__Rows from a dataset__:
# # # #

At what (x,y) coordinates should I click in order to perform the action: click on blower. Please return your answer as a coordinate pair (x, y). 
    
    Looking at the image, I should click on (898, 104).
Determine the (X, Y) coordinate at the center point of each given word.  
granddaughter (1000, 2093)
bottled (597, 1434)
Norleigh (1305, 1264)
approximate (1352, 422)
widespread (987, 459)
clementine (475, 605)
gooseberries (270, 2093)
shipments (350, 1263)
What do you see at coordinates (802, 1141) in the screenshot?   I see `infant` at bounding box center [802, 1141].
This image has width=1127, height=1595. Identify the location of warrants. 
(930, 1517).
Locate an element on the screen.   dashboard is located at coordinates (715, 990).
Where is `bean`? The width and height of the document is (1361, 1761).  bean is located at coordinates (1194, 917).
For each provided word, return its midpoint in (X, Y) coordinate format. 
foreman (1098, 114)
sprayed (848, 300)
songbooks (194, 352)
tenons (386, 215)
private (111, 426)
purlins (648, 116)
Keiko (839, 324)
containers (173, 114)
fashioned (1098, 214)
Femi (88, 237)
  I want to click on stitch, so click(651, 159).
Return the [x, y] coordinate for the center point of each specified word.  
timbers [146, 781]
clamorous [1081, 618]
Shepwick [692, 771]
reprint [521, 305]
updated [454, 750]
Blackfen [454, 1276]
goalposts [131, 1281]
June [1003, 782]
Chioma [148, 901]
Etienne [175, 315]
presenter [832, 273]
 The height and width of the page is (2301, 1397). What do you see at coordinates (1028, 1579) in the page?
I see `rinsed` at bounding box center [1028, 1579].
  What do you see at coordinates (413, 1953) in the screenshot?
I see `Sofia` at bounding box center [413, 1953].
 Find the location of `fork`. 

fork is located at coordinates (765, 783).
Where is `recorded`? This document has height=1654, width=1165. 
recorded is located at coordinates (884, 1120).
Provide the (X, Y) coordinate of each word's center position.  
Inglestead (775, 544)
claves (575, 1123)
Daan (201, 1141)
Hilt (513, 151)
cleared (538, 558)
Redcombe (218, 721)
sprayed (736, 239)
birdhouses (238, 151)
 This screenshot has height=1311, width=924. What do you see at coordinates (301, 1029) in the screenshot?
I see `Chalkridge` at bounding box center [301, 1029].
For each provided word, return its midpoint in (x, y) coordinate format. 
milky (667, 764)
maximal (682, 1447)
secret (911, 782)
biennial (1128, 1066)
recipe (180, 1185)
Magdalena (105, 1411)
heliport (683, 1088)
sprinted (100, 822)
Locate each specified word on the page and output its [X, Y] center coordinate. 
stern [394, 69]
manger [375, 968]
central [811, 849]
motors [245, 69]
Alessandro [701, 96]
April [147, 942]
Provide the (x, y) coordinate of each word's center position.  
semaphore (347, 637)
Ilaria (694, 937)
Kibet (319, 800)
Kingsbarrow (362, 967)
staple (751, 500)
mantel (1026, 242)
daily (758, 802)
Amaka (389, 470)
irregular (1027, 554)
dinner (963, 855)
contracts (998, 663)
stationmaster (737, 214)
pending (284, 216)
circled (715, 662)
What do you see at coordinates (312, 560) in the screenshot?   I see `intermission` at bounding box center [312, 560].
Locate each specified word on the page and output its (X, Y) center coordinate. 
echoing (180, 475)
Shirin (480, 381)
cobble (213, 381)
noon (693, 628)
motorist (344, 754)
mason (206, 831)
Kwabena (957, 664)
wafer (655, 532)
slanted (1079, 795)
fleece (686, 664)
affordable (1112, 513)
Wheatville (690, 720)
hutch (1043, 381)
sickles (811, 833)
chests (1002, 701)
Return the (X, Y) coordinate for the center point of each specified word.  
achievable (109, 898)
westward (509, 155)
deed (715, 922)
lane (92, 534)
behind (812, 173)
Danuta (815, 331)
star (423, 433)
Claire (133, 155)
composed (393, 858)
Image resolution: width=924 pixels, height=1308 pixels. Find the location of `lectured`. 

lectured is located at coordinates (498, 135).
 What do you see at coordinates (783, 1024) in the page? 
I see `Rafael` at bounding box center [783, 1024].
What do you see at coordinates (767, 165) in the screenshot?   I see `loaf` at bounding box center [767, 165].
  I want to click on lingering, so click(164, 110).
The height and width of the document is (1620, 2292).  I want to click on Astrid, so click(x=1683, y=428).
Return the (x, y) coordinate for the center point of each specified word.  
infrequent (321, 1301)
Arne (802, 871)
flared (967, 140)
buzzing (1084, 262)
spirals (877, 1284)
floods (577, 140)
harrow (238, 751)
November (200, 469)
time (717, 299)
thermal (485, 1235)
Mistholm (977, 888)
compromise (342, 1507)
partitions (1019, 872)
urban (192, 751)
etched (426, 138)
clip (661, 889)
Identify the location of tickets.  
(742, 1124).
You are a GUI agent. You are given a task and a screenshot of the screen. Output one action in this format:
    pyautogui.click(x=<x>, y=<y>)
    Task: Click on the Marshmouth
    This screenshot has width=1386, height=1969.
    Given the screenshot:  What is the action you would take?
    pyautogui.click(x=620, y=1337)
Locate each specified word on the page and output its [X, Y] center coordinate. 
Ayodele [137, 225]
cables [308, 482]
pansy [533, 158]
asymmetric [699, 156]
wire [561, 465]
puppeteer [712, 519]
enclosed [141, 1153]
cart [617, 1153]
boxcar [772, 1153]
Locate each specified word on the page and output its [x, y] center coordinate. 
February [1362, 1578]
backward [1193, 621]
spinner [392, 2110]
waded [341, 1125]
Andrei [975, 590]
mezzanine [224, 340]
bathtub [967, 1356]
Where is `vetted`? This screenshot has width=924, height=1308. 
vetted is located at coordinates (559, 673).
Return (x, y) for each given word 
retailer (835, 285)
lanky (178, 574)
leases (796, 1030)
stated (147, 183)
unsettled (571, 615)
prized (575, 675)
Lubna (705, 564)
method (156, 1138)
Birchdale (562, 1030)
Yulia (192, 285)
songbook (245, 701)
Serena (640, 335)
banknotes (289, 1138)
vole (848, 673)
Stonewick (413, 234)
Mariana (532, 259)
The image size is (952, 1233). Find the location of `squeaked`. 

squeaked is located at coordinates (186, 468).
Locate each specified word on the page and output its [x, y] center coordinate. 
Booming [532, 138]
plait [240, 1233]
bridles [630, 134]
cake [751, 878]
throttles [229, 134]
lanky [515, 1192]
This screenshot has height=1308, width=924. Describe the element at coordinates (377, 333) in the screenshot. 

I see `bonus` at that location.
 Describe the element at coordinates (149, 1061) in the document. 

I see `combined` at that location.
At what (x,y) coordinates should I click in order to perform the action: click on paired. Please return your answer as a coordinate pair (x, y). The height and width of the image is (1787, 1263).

# # # #

__WHAT IS REQUIRED__: Output every one of the records above again, each line reproduced word for word.

__IN RESPONSE__:
At what (x,y) coordinates should I click in order to perform the action: click on blower. Please return your answer as a coordinate pair (x, y). 
    
    Looking at the image, I should click on (898, 104).
Determine the (X, Y) coordinate at the center point of each given word.  
granddaughter (1000, 2093)
bottled (597, 1434)
Norleigh (1305, 1264)
approximate (1352, 422)
widespread (987, 459)
clementine (475, 605)
gooseberries (270, 2093)
shipments (350, 1263)
What do you see at coordinates (802, 1141) in the screenshot?   I see `infant` at bounding box center [802, 1141].
This image has width=1127, height=1595. Identify the location of warrants. 
(930, 1517).
Locate an element on the screen.   dashboard is located at coordinates (715, 990).
Where is `bean`? The width and height of the document is (1361, 1761).  bean is located at coordinates (1194, 917).
For each provided word, return its midpoint in (X, Y) coordinate format. 
foreman (1098, 114)
sprayed (848, 300)
songbooks (194, 352)
tenons (386, 215)
private (111, 426)
purlins (648, 116)
Keiko (839, 324)
containers (173, 114)
fashioned (1098, 214)
Femi (88, 237)
  I want to click on stitch, so click(651, 159).
Return the [x, y] coordinate for the center point of each specified word.  
timbers [146, 781]
clamorous [1081, 618]
Shepwick [692, 771]
reprint [521, 305]
updated [454, 750]
Blackfen [454, 1276]
goalposts [131, 1281]
June [1003, 782]
Chioma [148, 901]
Etienne [175, 315]
presenter [832, 273]
 The height and width of the page is (2301, 1397). What do you see at coordinates (1028, 1579) in the page?
I see `rinsed` at bounding box center [1028, 1579].
  What do you see at coordinates (413, 1953) in the screenshot?
I see `Sofia` at bounding box center [413, 1953].
 Find the location of `fork`. 

fork is located at coordinates (765, 783).
Where is `recorded`? This document has height=1654, width=1165. 
recorded is located at coordinates (884, 1120).
Provide the (X, Y) coordinate of each word's center position.  
Inglestead (775, 544)
claves (575, 1123)
Daan (201, 1141)
Hilt (513, 151)
cleared (538, 558)
Redcombe (218, 721)
sprayed (736, 239)
birdhouses (238, 151)
 This screenshot has height=1311, width=924. What do you see at coordinates (301, 1029) in the screenshot?
I see `Chalkridge` at bounding box center [301, 1029].
For each provided word, return its midpoint in (x, y) coordinate format. 
milky (667, 764)
maximal (682, 1447)
secret (911, 782)
biennial (1128, 1066)
recipe (180, 1185)
Magdalena (105, 1411)
heliport (683, 1088)
sprinted (100, 822)
Locate each specified word on the page and output its [X, Y] center coordinate. 
stern [394, 69]
manger [375, 968]
central [811, 849]
motors [245, 69]
Alessandro [701, 96]
April [147, 942]
Provide the (x, y) coordinate of each word's center position.  
semaphore (347, 637)
Ilaria (694, 937)
Kibet (319, 800)
Kingsbarrow (362, 967)
staple (751, 500)
mantel (1026, 242)
daily (758, 802)
Amaka (389, 470)
irregular (1027, 554)
dinner (963, 855)
contracts (998, 663)
stationmaster (737, 214)
pending (284, 216)
circled (715, 662)
What do you see at coordinates (312, 560) in the screenshot?   I see `intermission` at bounding box center [312, 560].
Locate each specified word on the page and output its (X, Y) center coordinate. 
echoing (180, 475)
Shirin (480, 381)
cobble (213, 381)
noon (693, 628)
motorist (344, 754)
mason (206, 831)
Kwabena (957, 664)
wafer (655, 532)
slanted (1079, 795)
fleece (686, 664)
affordable (1112, 513)
Wheatville (690, 720)
hutch (1043, 381)
sickles (811, 833)
chests (1002, 701)
Return the (X, Y) coordinate for the center point of each specified word.  
achievable (109, 898)
westward (509, 155)
deed (715, 922)
lane (92, 534)
behind (812, 173)
Danuta (815, 331)
star (423, 433)
Claire (133, 155)
composed (393, 858)
Image resolution: width=924 pixels, height=1308 pixels. Find the location of `lectured`. 

lectured is located at coordinates (498, 135).
 What do you see at coordinates (783, 1024) in the page? 
I see `Rafael` at bounding box center [783, 1024].
What do you see at coordinates (767, 165) in the screenshot?   I see `loaf` at bounding box center [767, 165].
  I want to click on lingering, so click(164, 110).
The height and width of the document is (1620, 2292).  I want to click on Astrid, so click(x=1683, y=428).
Return the (x, y) coordinate for the center point of each specified word.  
infrequent (321, 1301)
Arne (802, 871)
flared (967, 140)
buzzing (1084, 262)
spirals (877, 1284)
floods (577, 140)
harrow (238, 751)
November (200, 469)
time (717, 299)
thermal (485, 1235)
Mistholm (977, 888)
compromise (342, 1507)
partitions (1019, 872)
urban (192, 751)
etched (426, 138)
clip (661, 889)
Identify the location of tickets.  
(742, 1124).
You are a GUI agent. You are given a task and a screenshot of the screen. Output one action in this format:
    pyautogui.click(x=<x>, y=<y>)
    Task: Click on the Marshmouth
    This screenshot has width=1386, height=1969.
    Given the screenshot:  What is the action you would take?
    pyautogui.click(x=620, y=1337)
Locate each specified word on the page and output its [X, Y] center coordinate. 
Ayodele [137, 225]
cables [308, 482]
pansy [533, 158]
asymmetric [699, 156]
wire [561, 465]
puppeteer [712, 519]
enclosed [141, 1153]
cart [617, 1153]
boxcar [772, 1153]
Locate each specified word on the page and output its [x, y] center coordinate. 
February [1362, 1578]
backward [1193, 621]
spinner [392, 2110]
waded [341, 1125]
Andrei [975, 590]
mezzanine [224, 340]
bathtub [967, 1356]
Where is `vetted`? This screenshot has width=924, height=1308. 
vetted is located at coordinates (559, 673).
Return (x, y) for each given word 
retailer (835, 285)
lanky (178, 574)
leases (796, 1030)
stated (147, 183)
unsettled (571, 615)
prized (575, 675)
Lubna (705, 564)
method (156, 1138)
Birchdale (562, 1030)
Yulia (192, 285)
songbook (245, 701)
Serena (640, 335)
banknotes (289, 1138)
vole (848, 673)
Stonewick (413, 234)
Mariana (532, 259)
The image size is (952, 1233). Find the location of `squeaked`. 

squeaked is located at coordinates (186, 468).
Locate each specified word on the page and output its [x, y] center coordinate. 
Booming [532, 138]
plait [240, 1233]
bridles [630, 134]
cake [751, 878]
throttles [229, 134]
lanky [515, 1192]
This screenshot has height=1308, width=924. Describe the element at coordinates (377, 333) in the screenshot. 

I see `bonus` at that location.
 Describe the element at coordinates (149, 1061) in the document. 

I see `combined` at that location.
At what (x,y) coordinates should I click in order to perform the action: click on paired. Please return your answer as a coordinate pair (x, y). The height and width of the image is (1787, 1263).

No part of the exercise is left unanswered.